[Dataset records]
»»

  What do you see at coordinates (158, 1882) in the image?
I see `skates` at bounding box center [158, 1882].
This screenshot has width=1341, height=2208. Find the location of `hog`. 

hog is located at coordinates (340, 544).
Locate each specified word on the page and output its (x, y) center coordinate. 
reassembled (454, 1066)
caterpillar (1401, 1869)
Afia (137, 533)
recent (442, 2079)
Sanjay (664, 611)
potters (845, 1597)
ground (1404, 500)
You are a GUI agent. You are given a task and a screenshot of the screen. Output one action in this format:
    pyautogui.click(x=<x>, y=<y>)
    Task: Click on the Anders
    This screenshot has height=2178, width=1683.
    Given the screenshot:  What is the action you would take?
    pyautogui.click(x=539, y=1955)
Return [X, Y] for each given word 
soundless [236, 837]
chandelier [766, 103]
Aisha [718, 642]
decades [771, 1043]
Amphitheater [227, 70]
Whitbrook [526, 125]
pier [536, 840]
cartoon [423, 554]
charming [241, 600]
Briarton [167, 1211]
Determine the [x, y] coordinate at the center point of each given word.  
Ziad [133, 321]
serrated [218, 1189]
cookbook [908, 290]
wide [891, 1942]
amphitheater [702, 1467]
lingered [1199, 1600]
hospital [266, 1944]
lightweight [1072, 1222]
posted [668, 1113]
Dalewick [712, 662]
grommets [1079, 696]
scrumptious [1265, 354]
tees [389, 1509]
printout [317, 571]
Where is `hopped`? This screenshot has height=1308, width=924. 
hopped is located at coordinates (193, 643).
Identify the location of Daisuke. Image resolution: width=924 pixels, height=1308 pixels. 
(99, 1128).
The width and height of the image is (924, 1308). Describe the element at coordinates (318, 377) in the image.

««

▶ Requirement: Revise every one of the records above so that "word" becomes "term" wherever it occurs, leaving all other text unchanged.

▶ Exercise output:
  What do you see at coordinates (158, 1882) in the image?
I see `skates` at bounding box center [158, 1882].
This screenshot has width=1341, height=2208. Find the location of `hog`. 

hog is located at coordinates (340, 544).
Locate each specified term on the page and output its (x, y) center coordinate. 
reassembled (454, 1066)
caterpillar (1401, 1869)
Afia (137, 533)
recent (442, 2079)
Sanjay (664, 611)
potters (845, 1597)
ground (1404, 500)
You are a GUI agent. You are given a task and a screenshot of the screen. Output one action in this format:
    pyautogui.click(x=<x>, y=<y>)
    Task: Click on the Anders
    This screenshot has height=2178, width=1683.
    Given the screenshot:  What is the action you would take?
    pyautogui.click(x=539, y=1955)
Return [X, Y] for each given term 
soundless [236, 837]
chandelier [766, 103]
Aisha [718, 642]
decades [771, 1043]
Amphitheater [227, 70]
Whitbrook [526, 125]
pier [536, 840]
cartoon [423, 554]
charming [241, 600]
Briarton [167, 1211]
Determine the [x, y] coordinate at the center point of each given term.  
Ziad [133, 321]
serrated [218, 1189]
cookbook [908, 290]
wide [891, 1942]
amphitheater [702, 1467]
lingered [1199, 1600]
hospital [266, 1944]
lightweight [1072, 1222]
posted [668, 1113]
Dalewick [712, 662]
grommets [1079, 696]
scrumptious [1265, 354]
tees [389, 1509]
printout [317, 571]
Where is `hopped`? This screenshot has height=1308, width=924. 
hopped is located at coordinates (193, 643).
Identify the location of Daisuke. Image resolution: width=924 pixels, height=1308 pixels. 
(99, 1128).
The width and height of the image is (924, 1308). Describe the element at coordinates (318, 377) in the image.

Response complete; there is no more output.